• _AIM OF THE TASK_
Within the material below, transcribe exactly the lines from the one holding "D12: zener 4.7V" through the one holding "R4: none -> 750k (BTN, VS)", keeping both ends and skipping the rest.

• _INFORMATION SUPPLIED_
----------

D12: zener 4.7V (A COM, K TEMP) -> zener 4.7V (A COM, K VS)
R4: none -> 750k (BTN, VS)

----------

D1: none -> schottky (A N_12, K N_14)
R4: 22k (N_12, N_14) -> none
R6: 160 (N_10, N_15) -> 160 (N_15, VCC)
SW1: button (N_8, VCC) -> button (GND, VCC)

----------

• _SOLUTION TO THIS EXERCISE_
D12: zener 4.7V (A COM, K TEMP) -> zener 4.7V (A COM, K VS)
R4: none -> 750k (BTN, VS)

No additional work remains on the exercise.